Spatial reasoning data
----------

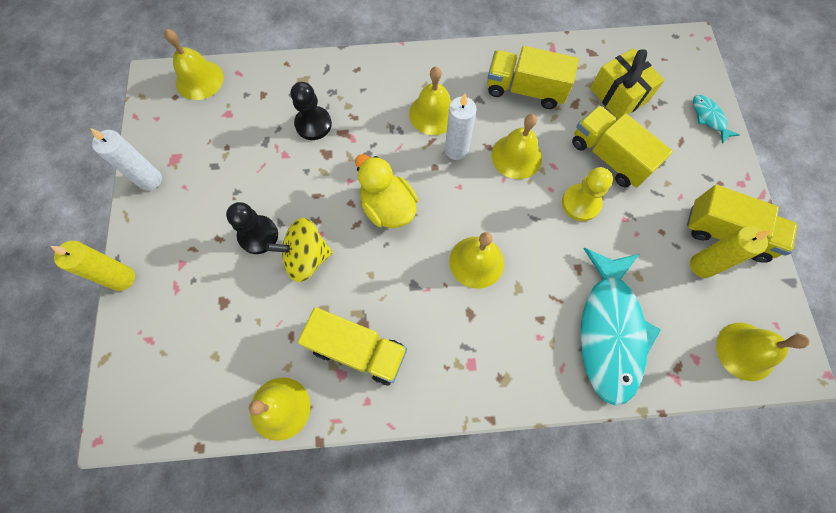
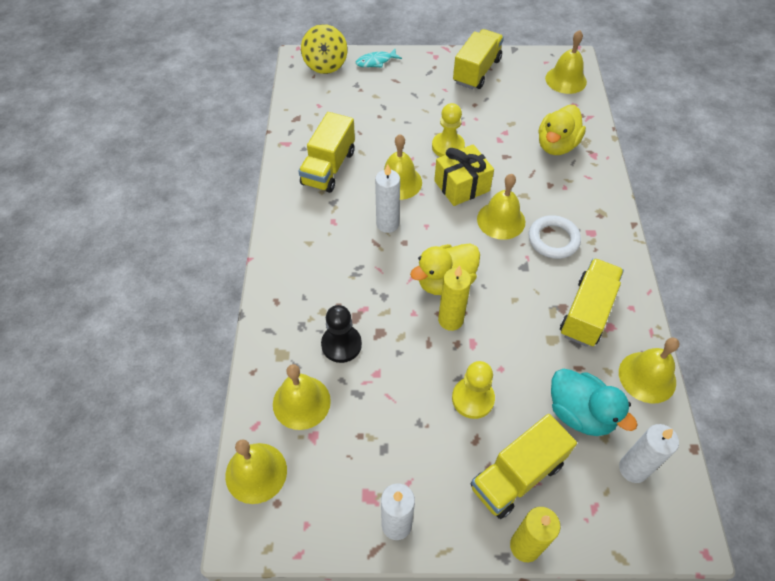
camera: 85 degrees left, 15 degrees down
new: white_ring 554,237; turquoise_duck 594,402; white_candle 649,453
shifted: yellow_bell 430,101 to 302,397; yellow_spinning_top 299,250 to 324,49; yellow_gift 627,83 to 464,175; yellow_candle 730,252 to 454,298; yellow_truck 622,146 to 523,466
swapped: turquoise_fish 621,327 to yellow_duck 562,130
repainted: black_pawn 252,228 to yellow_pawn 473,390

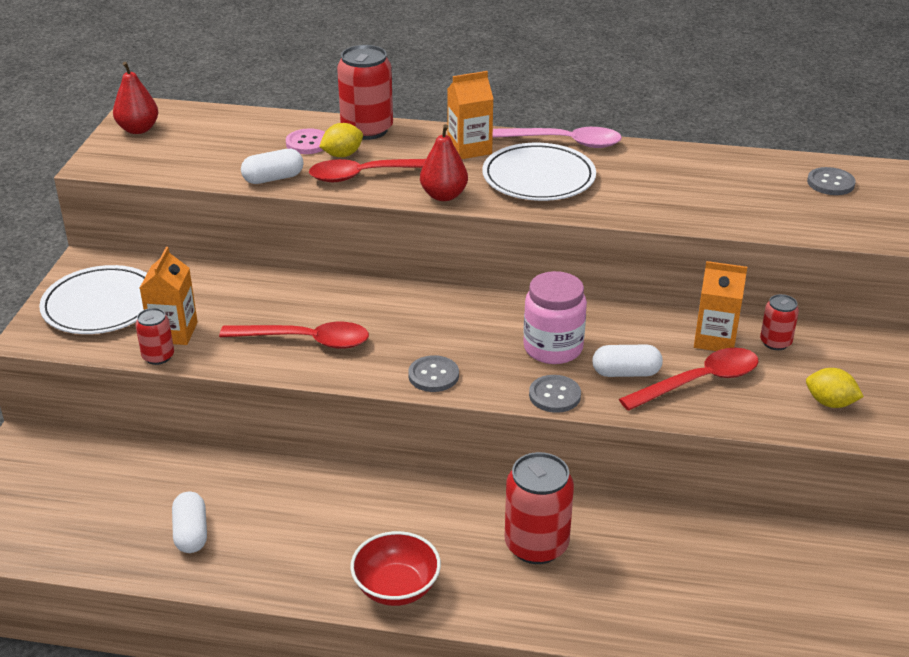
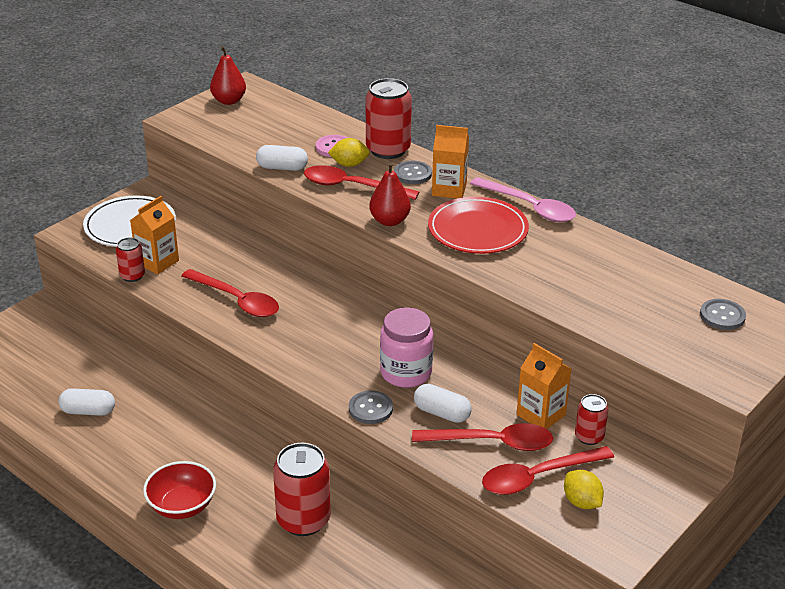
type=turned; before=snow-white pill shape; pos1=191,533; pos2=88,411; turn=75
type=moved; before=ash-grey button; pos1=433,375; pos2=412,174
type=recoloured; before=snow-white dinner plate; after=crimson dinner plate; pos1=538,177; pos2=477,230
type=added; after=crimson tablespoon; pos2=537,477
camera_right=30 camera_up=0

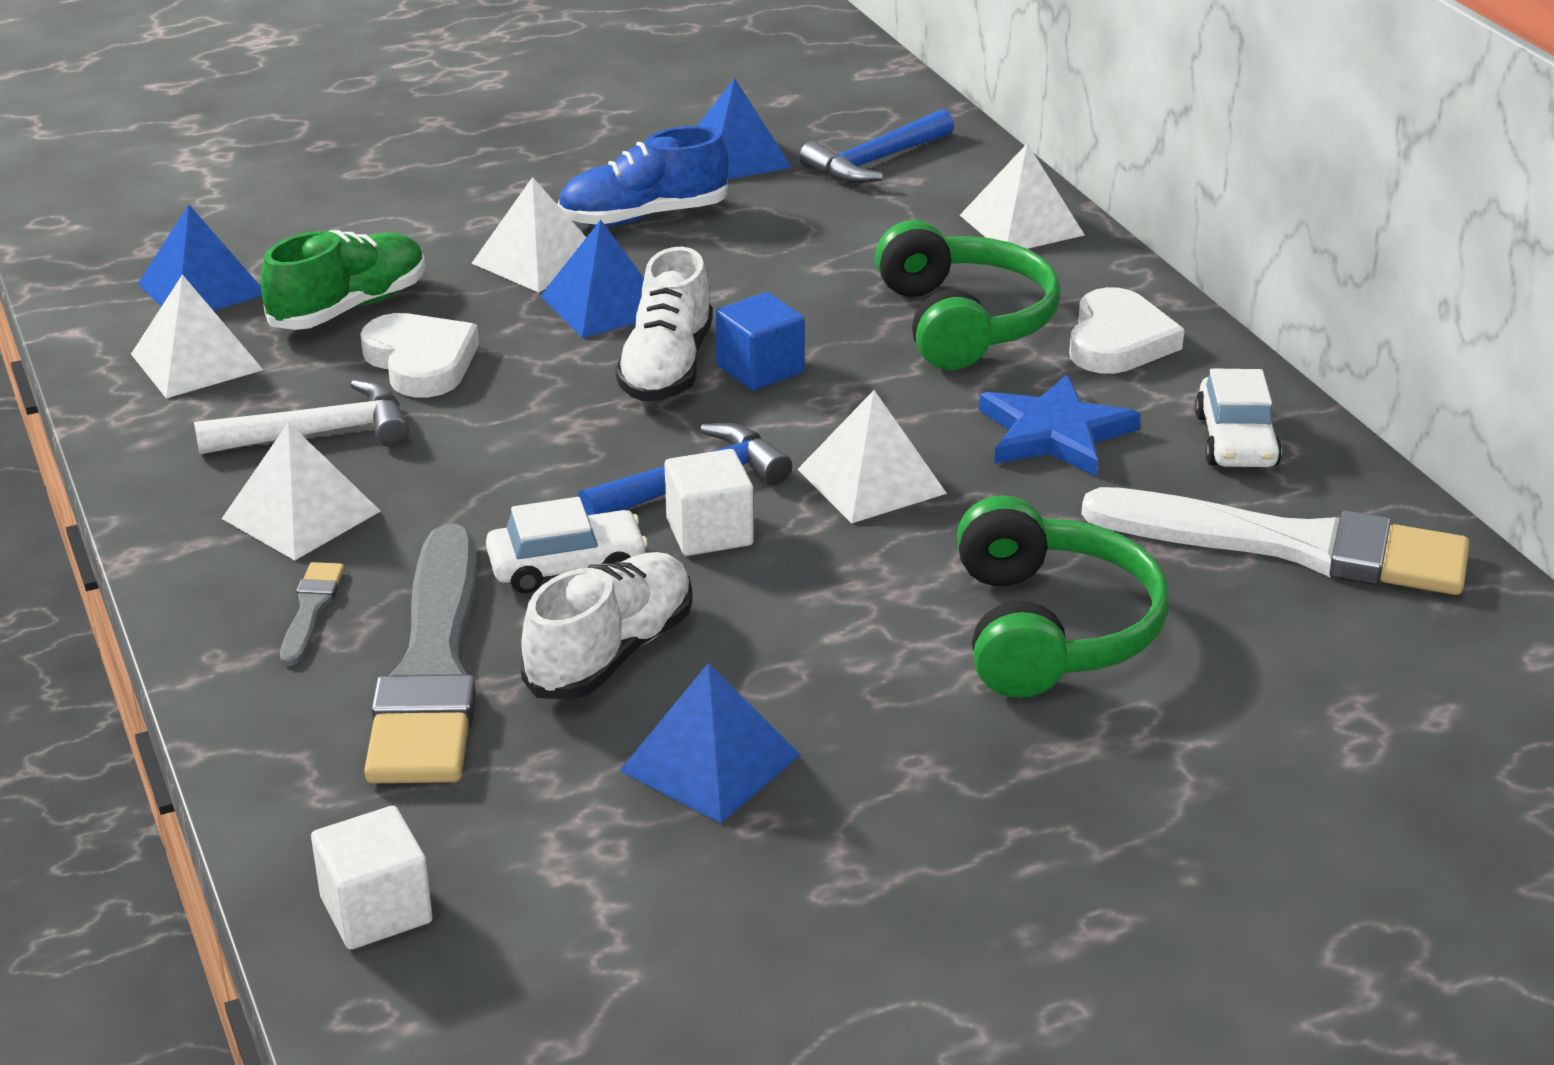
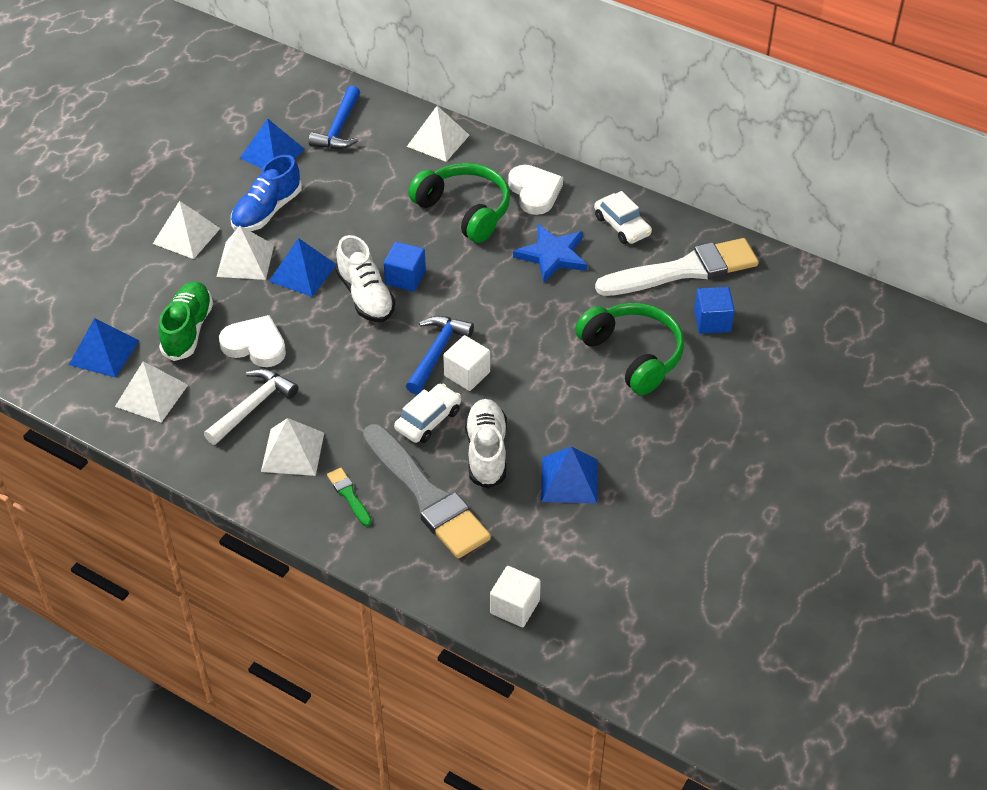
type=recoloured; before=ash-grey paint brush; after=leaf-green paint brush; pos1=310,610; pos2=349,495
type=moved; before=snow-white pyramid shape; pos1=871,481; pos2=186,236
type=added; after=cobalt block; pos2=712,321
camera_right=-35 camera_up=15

----------

_What the task requires_
Your copy should hold only the lines from the line with "type=added; after=crimson tablespoon;" through the end of the data above, both ends included, transcribed exactly and without pictures.

_Result_
type=added; after=crimson tablespoon; pos2=537,477
camera_right=30 camera_up=0

type=recoloured; before=ash-grey paint brush; after=leaf-green paint brush; pos1=310,610; pos2=349,495
type=moved; before=snow-white pyramid shape; pos1=871,481; pos2=186,236
type=added; after=cobalt block; pos2=712,321
camera_right=-35 camera_up=15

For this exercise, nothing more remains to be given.